— Work request —
Would you transcribe the listing that follows word for word, skipping pictures?

--------------------

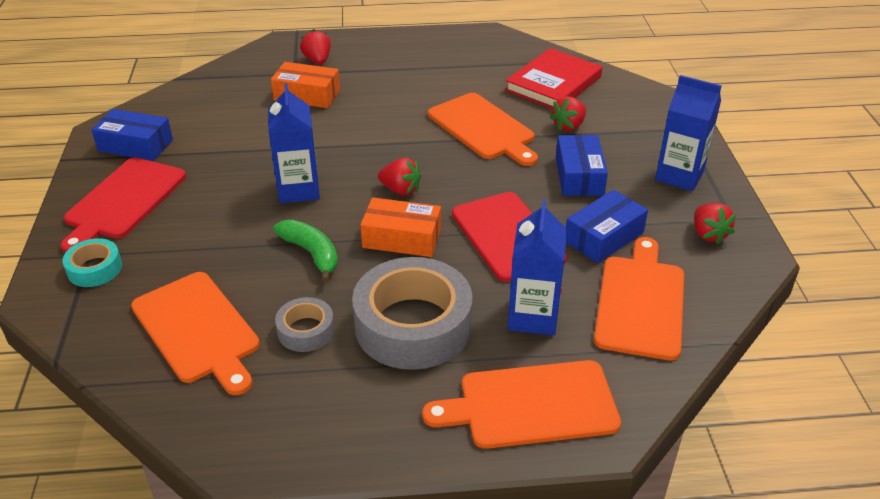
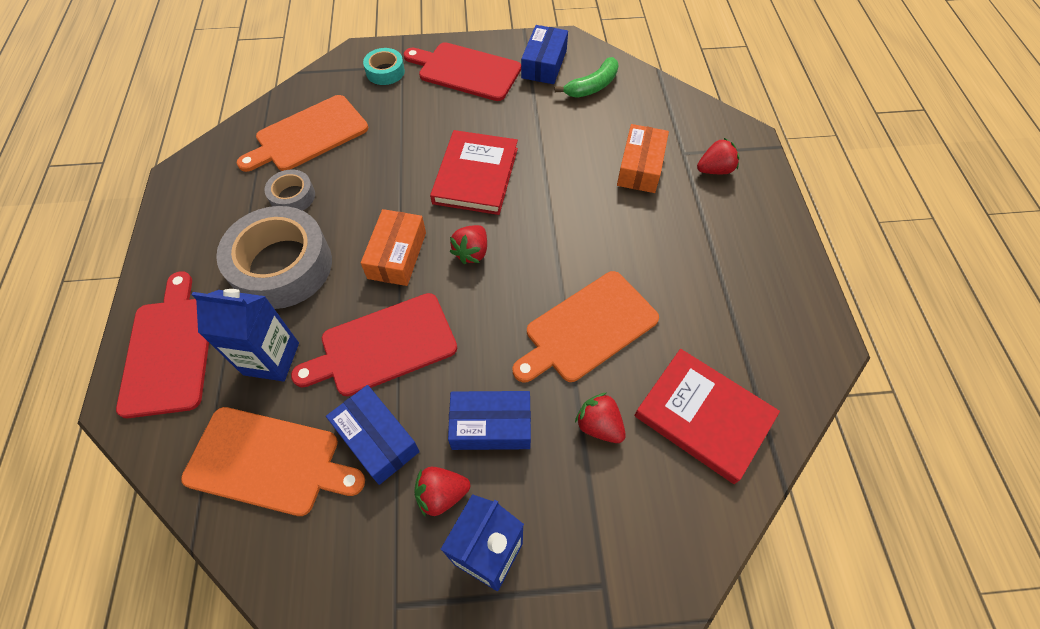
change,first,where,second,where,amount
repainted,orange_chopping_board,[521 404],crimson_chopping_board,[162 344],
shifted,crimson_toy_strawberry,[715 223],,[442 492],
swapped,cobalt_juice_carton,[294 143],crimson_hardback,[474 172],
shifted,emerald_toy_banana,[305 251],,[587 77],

--------------------

— Your response —
change,first,where,second,where,amount
repainted,orange_chopping_board,[521 404],crimson_chopping_board,[162 344],
shifted,crimson_toy_strawberry,[715 223],,[442 492],
swapped,cobalt_juice_carton,[294 143],crimson_hardback,[474 172],
shifted,emerald_toy_banana,[305 251],,[587 77],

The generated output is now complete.